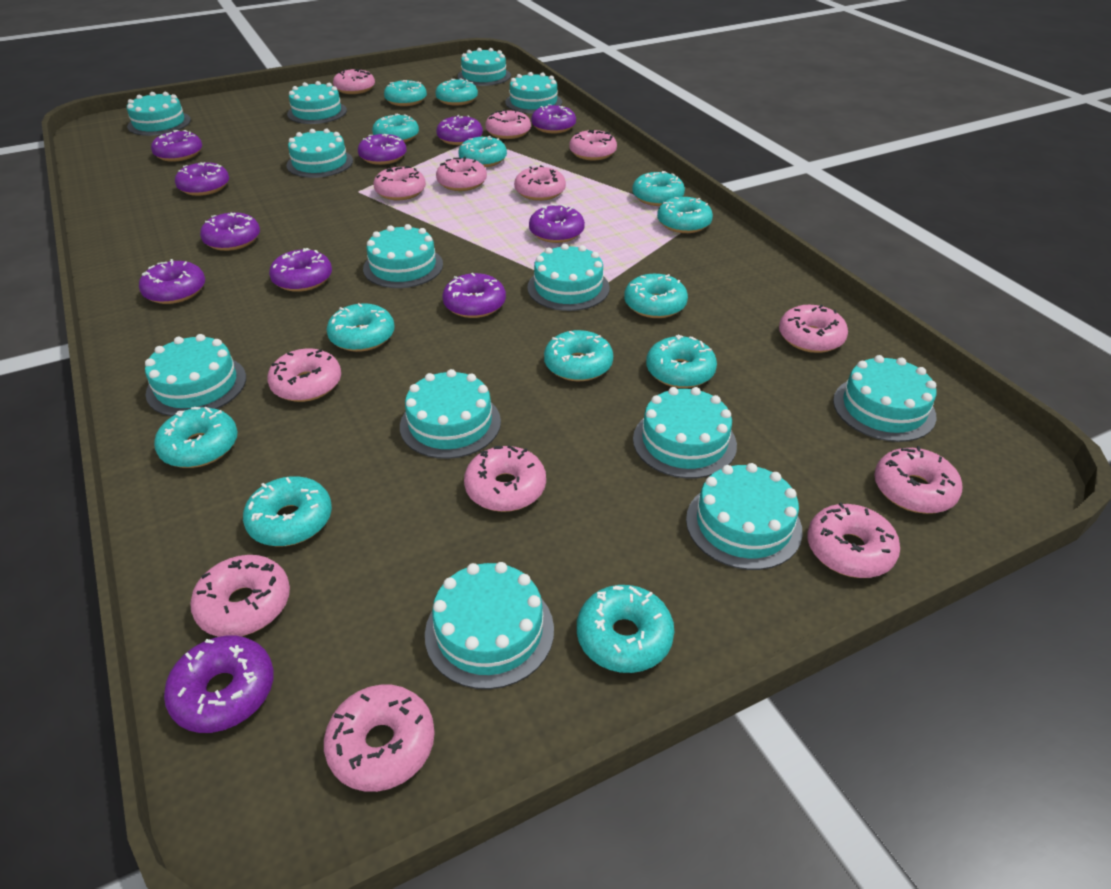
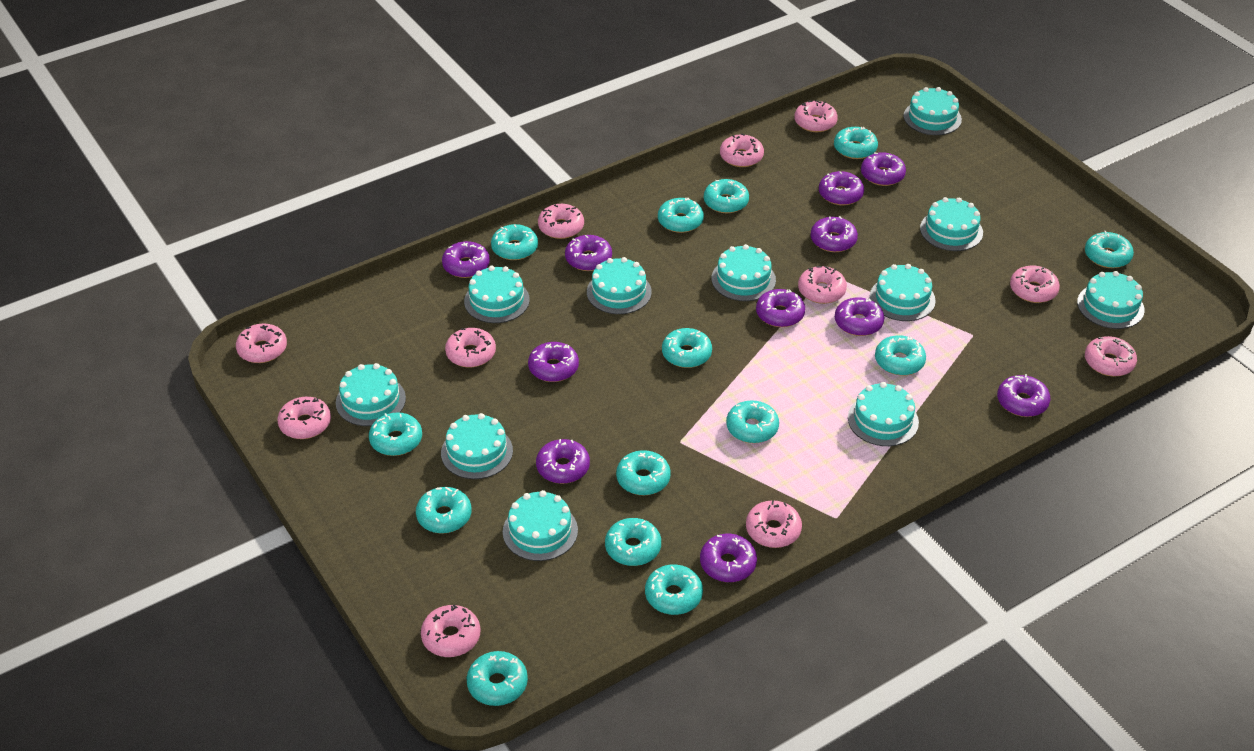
pink donut: 13 -> 11
turquoise cake: 13 -> 11
turquoise donut: 13 -> 14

→ **What to produce**:
The expected output is the whole listing, word for word, minus its pictures.

→ **Solution to this task**:
pink donut: 13 -> 11
turquoise cake: 13 -> 11
turquoise donut: 13 -> 14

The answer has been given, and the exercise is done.